*The records:*
__________________________________________________
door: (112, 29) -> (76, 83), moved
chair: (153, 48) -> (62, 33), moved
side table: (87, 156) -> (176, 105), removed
__________________________________________________
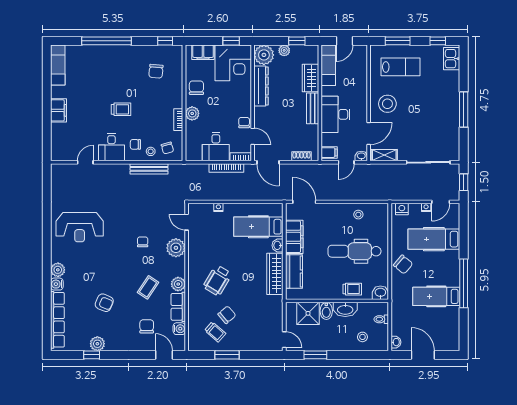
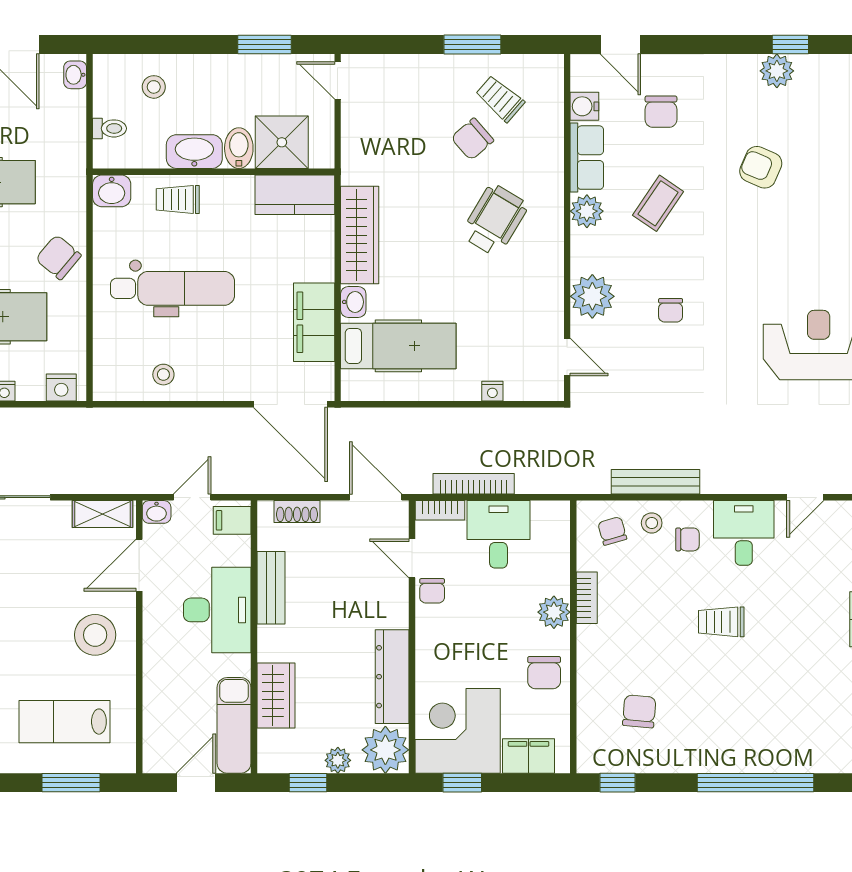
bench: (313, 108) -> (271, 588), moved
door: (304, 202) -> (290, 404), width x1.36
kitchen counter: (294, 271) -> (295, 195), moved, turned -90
__________________________________________________
*The problem:*
Everything above from the line containing "door: (304, 202) -> (290, 404), width x1.36" down to the line containing "kitchen counter: (294, 271)" should be copied exactly, both end lines included, and nothing else.

*Answer to this exercise:*
door: (304, 202) -> (290, 404), width x1.36
kitchen counter: (294, 271) -> (295, 195), moved, turned -90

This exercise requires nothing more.